(Records from a data source)
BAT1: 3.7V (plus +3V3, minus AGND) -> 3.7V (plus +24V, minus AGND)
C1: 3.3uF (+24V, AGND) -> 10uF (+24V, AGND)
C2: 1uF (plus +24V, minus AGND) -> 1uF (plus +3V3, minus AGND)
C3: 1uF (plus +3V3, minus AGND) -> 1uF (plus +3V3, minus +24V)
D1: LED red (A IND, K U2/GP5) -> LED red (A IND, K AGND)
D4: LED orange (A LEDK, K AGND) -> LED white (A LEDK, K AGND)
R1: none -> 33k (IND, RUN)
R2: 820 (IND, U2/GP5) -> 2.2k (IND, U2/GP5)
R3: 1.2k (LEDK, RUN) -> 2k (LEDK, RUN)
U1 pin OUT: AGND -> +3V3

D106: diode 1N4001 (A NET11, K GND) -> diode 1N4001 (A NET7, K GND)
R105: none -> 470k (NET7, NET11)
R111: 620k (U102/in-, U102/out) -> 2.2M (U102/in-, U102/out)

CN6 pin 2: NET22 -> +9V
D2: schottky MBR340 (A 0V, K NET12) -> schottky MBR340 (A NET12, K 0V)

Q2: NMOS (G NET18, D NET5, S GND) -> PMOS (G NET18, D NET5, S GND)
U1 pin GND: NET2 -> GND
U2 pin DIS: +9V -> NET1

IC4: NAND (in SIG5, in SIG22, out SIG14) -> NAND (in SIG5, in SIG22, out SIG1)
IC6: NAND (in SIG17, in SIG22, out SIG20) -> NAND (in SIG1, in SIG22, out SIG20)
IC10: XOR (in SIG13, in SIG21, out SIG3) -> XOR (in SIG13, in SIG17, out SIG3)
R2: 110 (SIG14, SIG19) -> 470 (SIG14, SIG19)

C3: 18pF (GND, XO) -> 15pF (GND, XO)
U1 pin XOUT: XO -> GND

PROBLEM DETAILS: Please return exactly the lines that run from the line with "D2: schottky MBR340" through the end of the records above, both included, and nothing more.

ANSWER BOX:
D2: schottky MBR340 (A 0V, K NET12) -> schottky MBR340 (A NET12, K 0V)

Q2: NMOS (G NET18, D NET5, S GND) -> PMOS (G NET18, D NET5, S GND)
U1 pin GND: NET2 -> GND
U2 pin DIS: +9V -> NET1

IC4: NAND (in SIG5, in SIG22, out SIG14) -> NAND (in SIG5, in SIG22, out SIG1)
IC6: NAND (in SIG17, in SIG22, out SIG20) -> NAND (in SIG1, in SIG22, out SIG20)
IC10: XOR (in SIG13, in SIG21, out SIG3) -> XOR (in SIG13, in SIG17, out SIG3)
R2: 110 (SIG14, SIG19) -> 470 (SIG14, SIG19)

C3: 18pF (GND, XO) -> 15pF (GND, XO)
U1 pin XOUT: XO -> GND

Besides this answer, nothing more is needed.